*** EXERCISE MATERIAL Section Begins ***
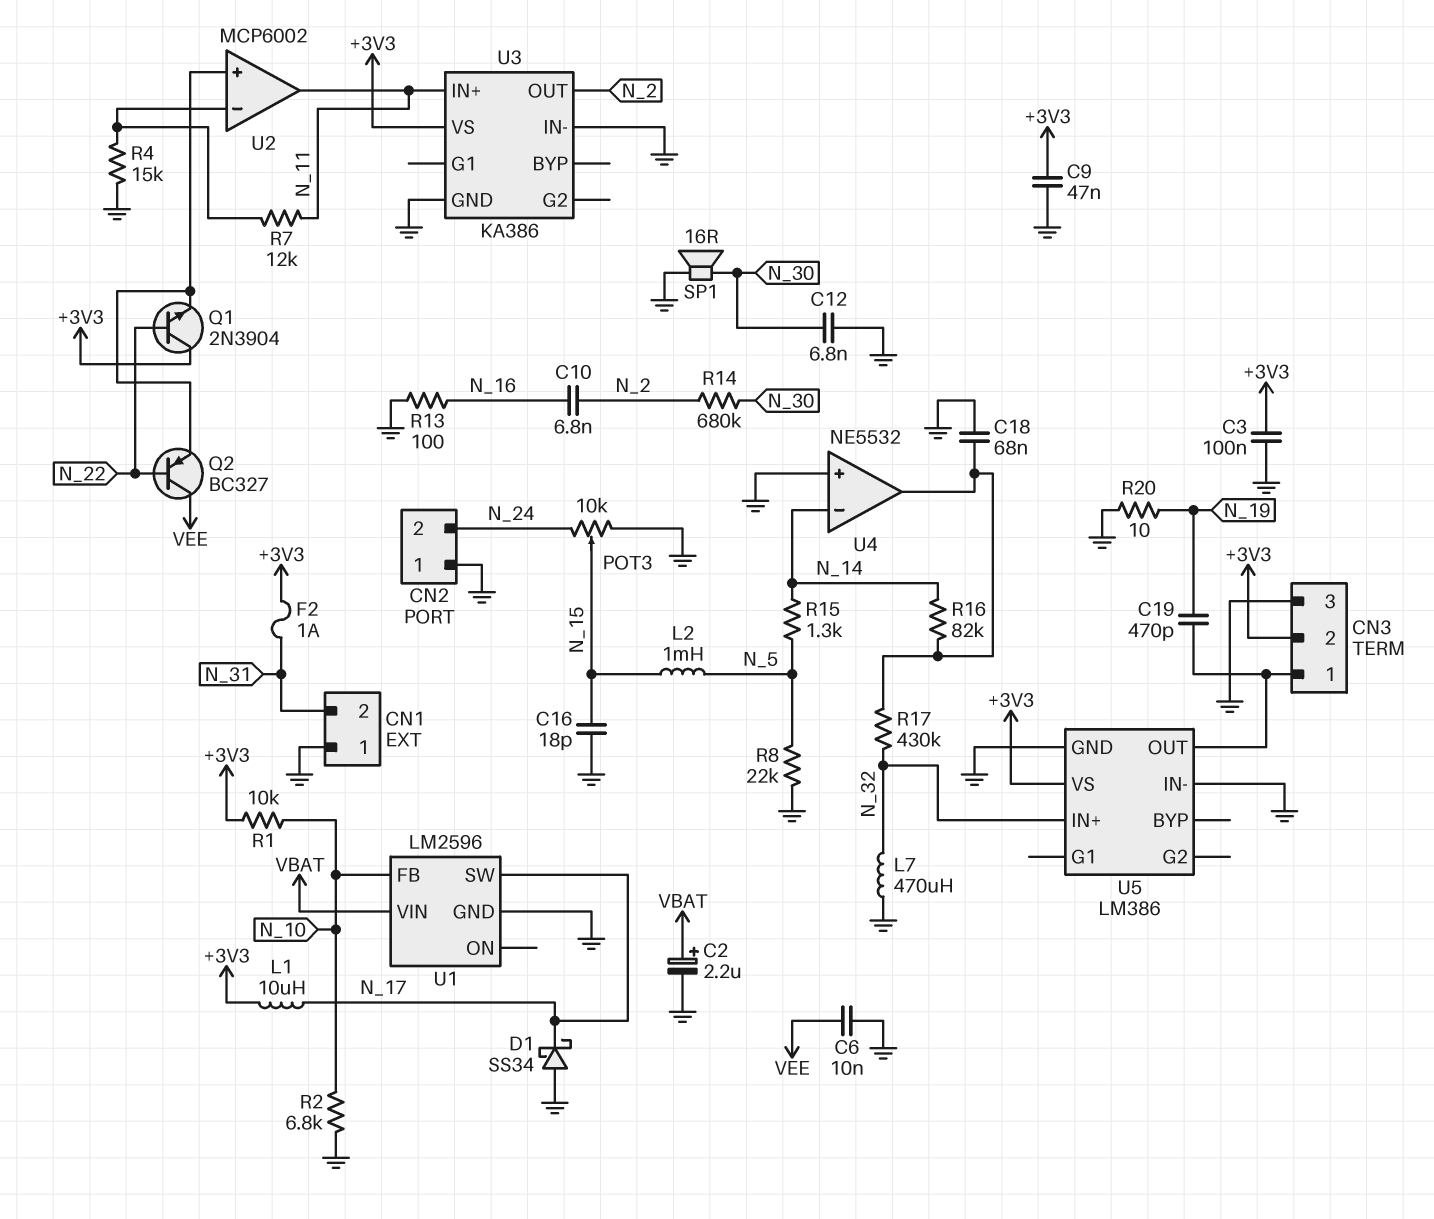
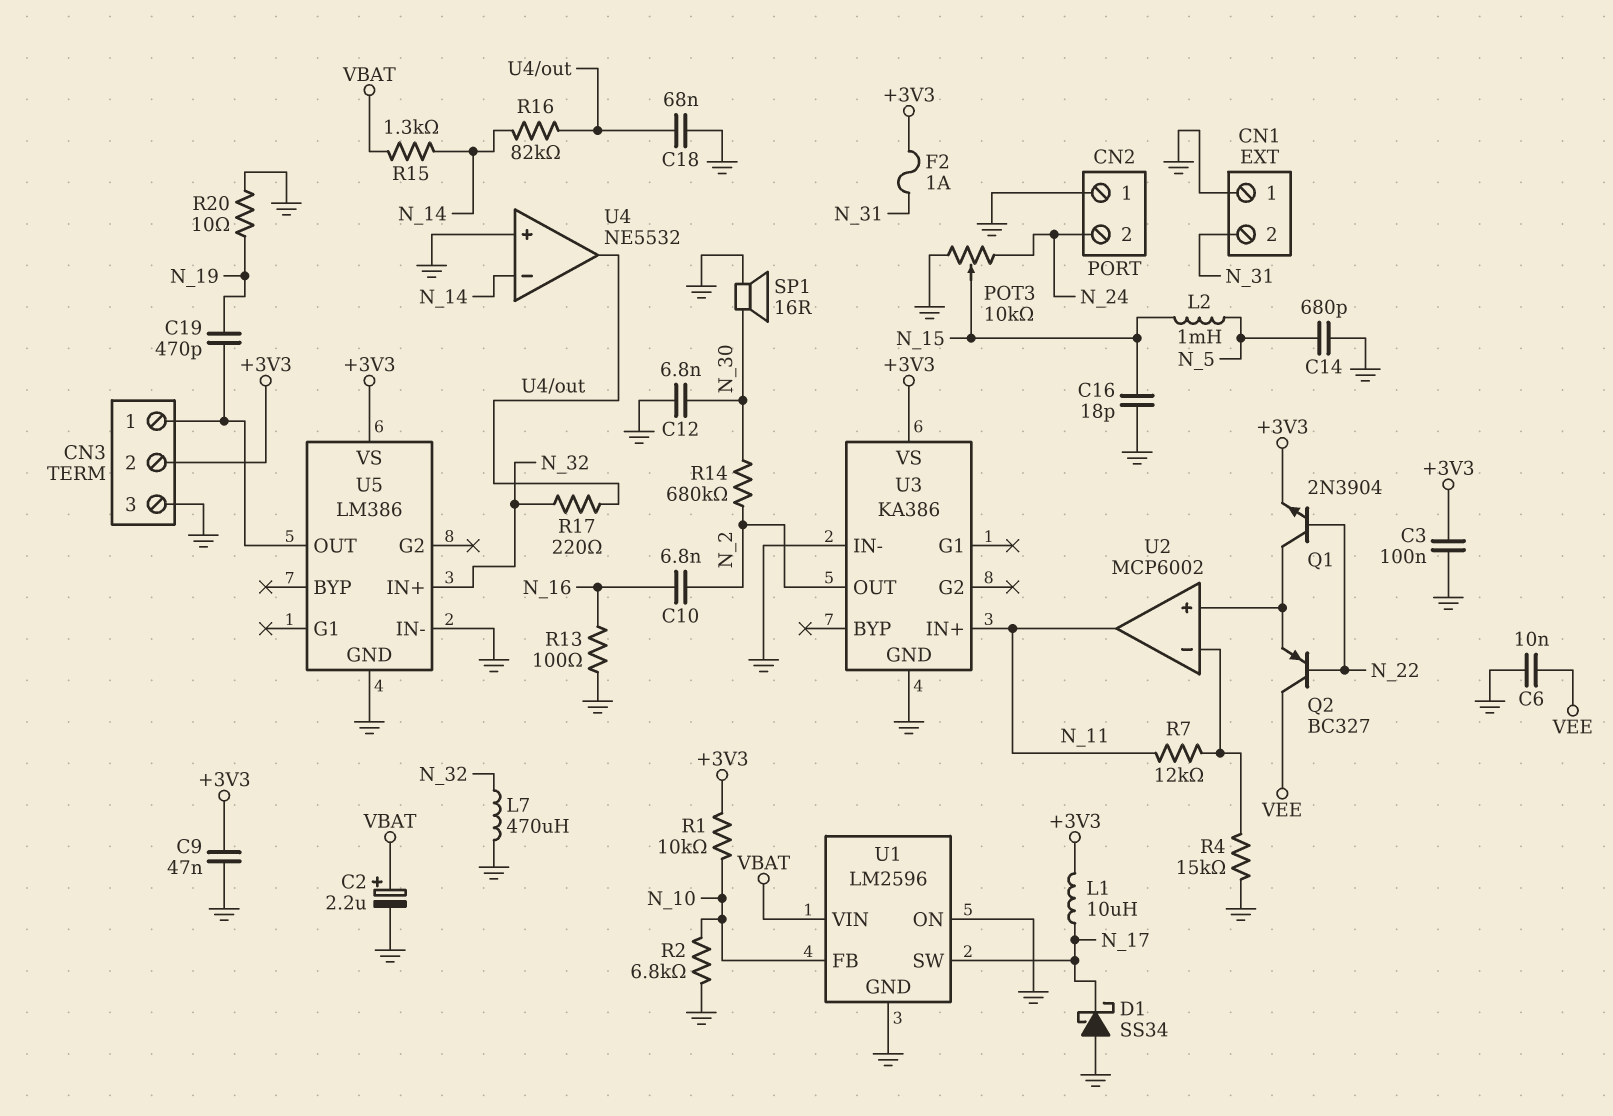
C14: none -> 680pF (GND, N_5)
Q1: NPN 2N3904 (B N_22, C +3V3, E U2/in+) -> NPN 2N3904 (B N_22, C U2/in+, E +3V3)
R8: 22k (GND, N_5) -> none
R15: 1.3k (N_5, N_14) -> 1.3k (N_14, VBAT)
R17: 430k (N_32, U4/out) -> 220 (N_32, U4/out)
U1 pin ON: none -> GND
*** EXERCISE MATERIAL Section Ends ***
* **PROBLEM DETAILS**: Return, without any change, only the lines from the one containing "Q1: NPN 2N3904" through the last line of the entries above.

* **RESPONSE AREA**:
Q1: NPN 2N3904 (B N_22, C +3V3, E U2/in+) -> NPN 2N3904 (B N_22, C U2/in+, E +3V3)
R8: 22k (GND, N_5) -> none
R15: 1.3k (N_5, N_14) -> 1.3k (N_14, VBAT)
R17: 430k (N_32, U4/out) -> 220 (N_32, U4/out)
U1 pin ON: none -> GND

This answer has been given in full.